==== Data shown ====

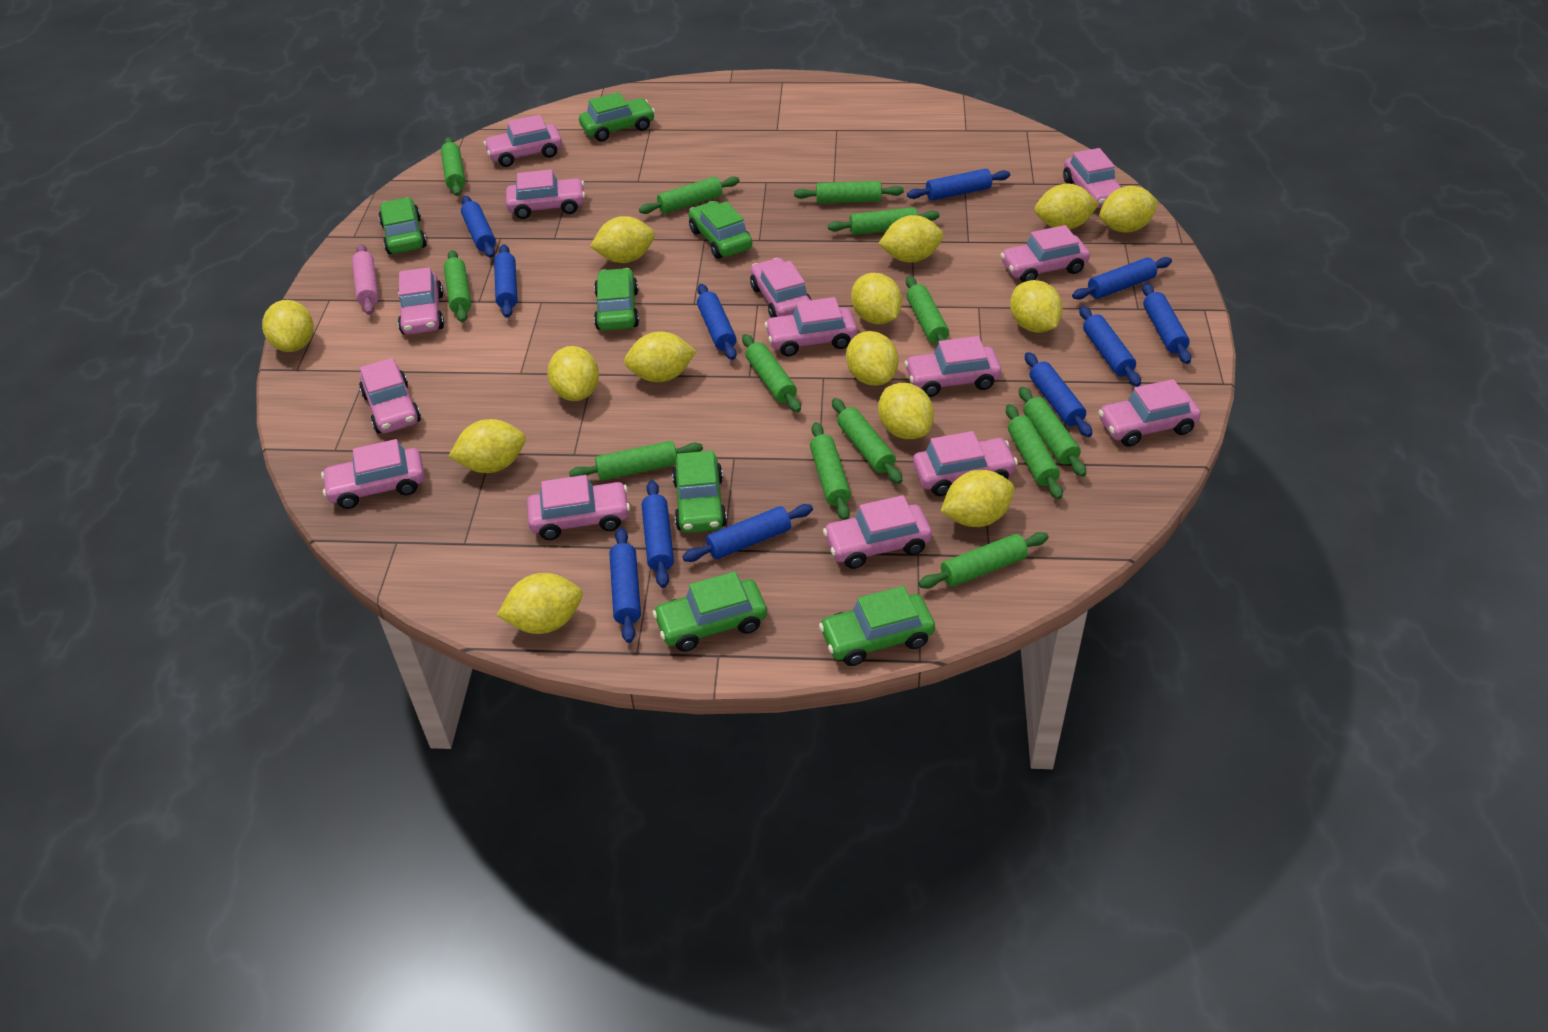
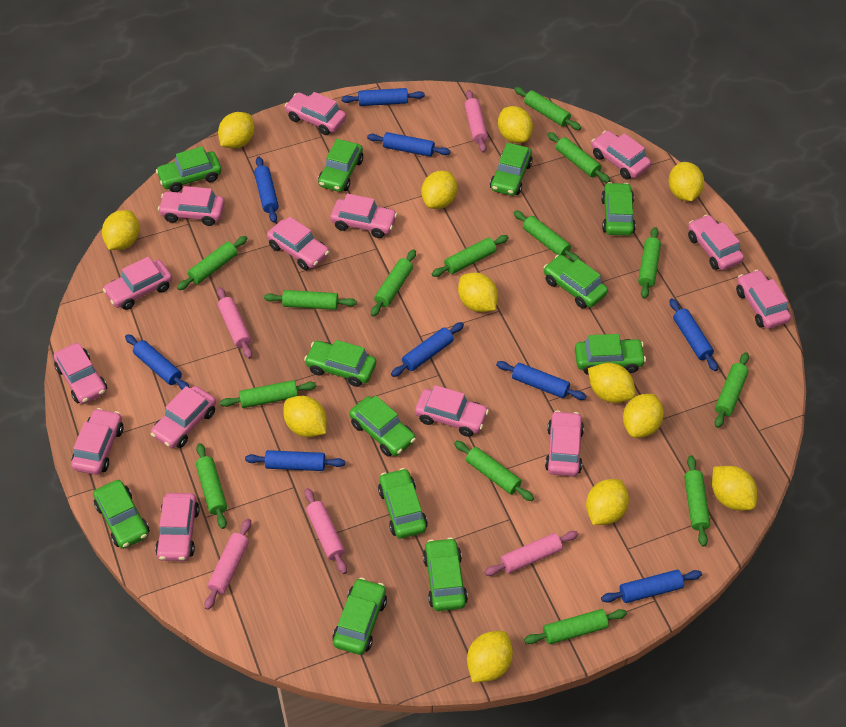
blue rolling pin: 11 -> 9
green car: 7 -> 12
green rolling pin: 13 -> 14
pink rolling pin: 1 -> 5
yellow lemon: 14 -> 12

====

(Assignment):
An exact reproduction of the data is required, with pictures excluded.

(Solution to the exercise):
blue rolling pin: 11 -> 9
green car: 7 -> 12
green rolling pin: 13 -> 14
pink rolling pin: 1 -> 5
yellow lemon: 14 -> 12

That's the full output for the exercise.